:: Your task ::
Leaving the images out, output each entry below exactly.

Extracted material: Begin

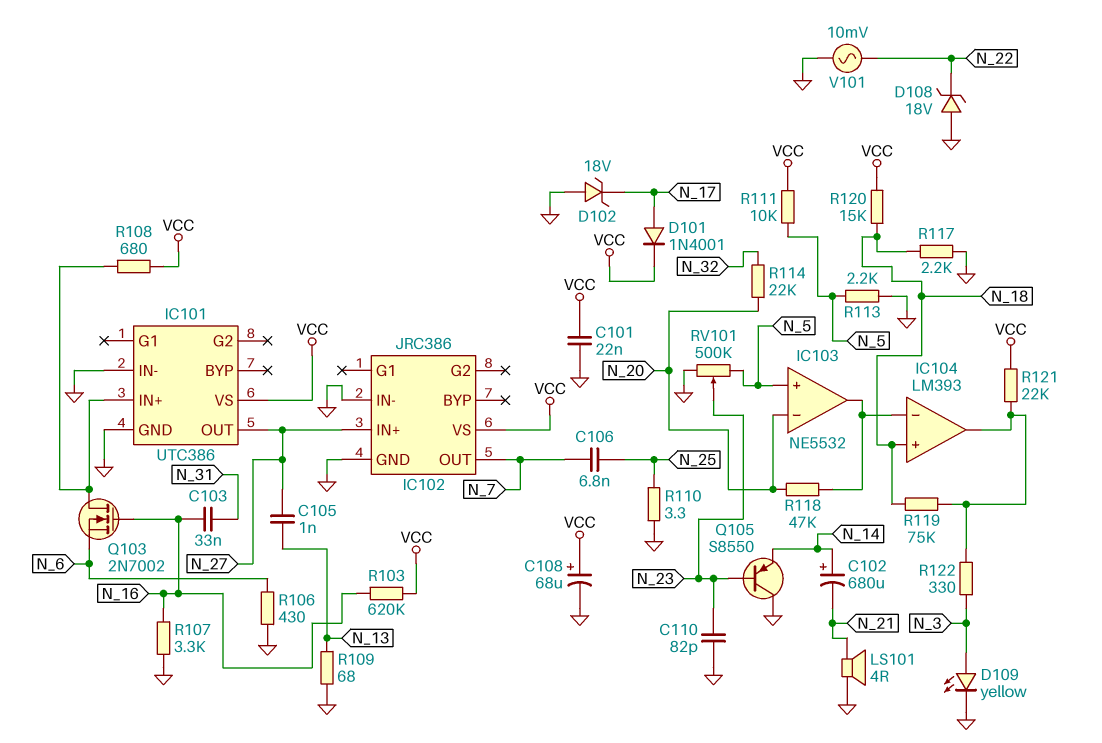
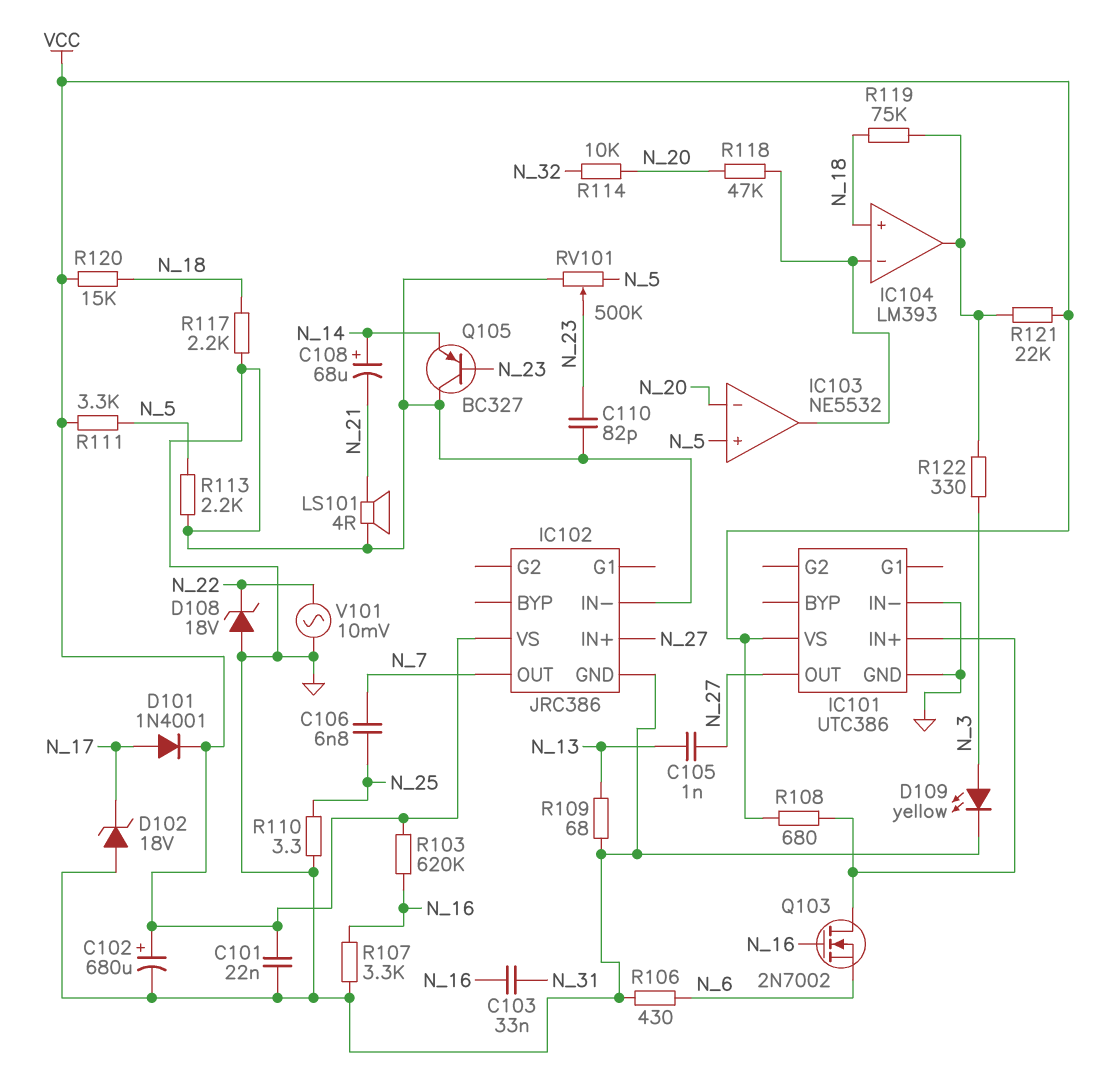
C102: 680uF (plus N_14, minus N_21) -> 680uF (plus VCC, minus GND)
C108: 68uF (plus VCC, minus GND) -> 68uF (plus N_14, minus N_21)
Q105: PNP S8550 (B N_23, C GND, E N_14) -> PNP BC327 (B N_23, C GND, E N_14)
R111: 10k (N_5, VCC) -> 3.3k (N_5, VCC)
R114: 22k (N_20, N_32) -> 10k (N_20, N_32)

Extracted material: End

:: Written answer ::
C102: 680uF (plus N_14, minus N_21) -> 680uF (plus VCC, minus GND)
C108: 68uF (plus VCC, minus GND) -> 68uF (plus N_14, minus N_21)
Q105: PNP S8550 (B N_23, C GND, E N_14) -> PNP BC327 (B N_23, C GND, E N_14)
R111: 10k (N_5, VCC) -> 3.3k (N_5, VCC)
R114: 22k (N_20, N_32) -> 10k (N_20, N_32)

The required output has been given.